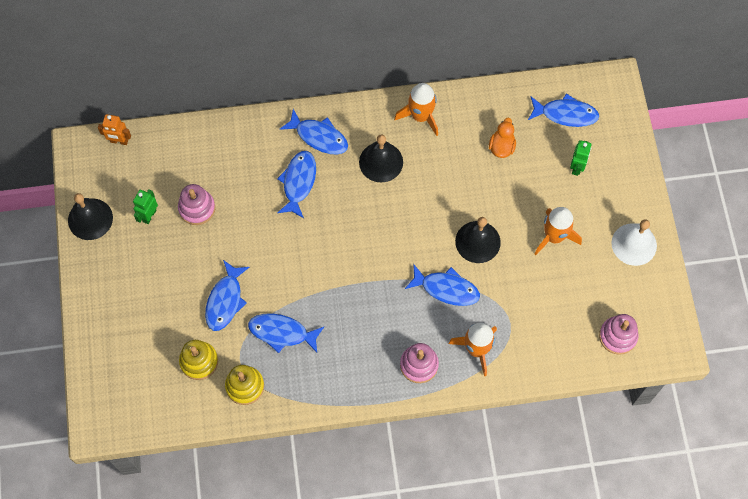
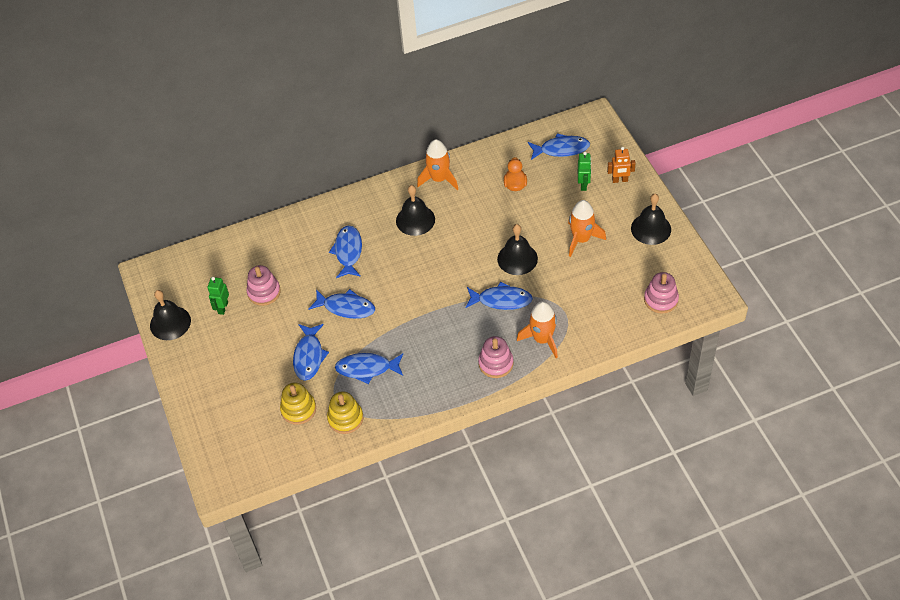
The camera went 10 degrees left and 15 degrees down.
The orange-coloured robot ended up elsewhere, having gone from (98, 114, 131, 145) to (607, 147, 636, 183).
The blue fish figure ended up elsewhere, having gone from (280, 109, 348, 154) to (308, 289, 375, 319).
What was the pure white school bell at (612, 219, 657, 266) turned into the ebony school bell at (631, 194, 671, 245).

Task description: Line by line, return the listing above exactly, dropping every picture.

Answer space:
The camera went 10 degrees left and 15 degrees down.
The orange-coloured robot ended up elsewhere, having gone from (98, 114, 131, 145) to (607, 147, 636, 183).
The blue fish figure ended up elsewhere, having gone from (280, 109, 348, 154) to (308, 289, 375, 319).
What was the pure white school bell at (612, 219, 657, 266) turned into the ebony school bell at (631, 194, 671, 245).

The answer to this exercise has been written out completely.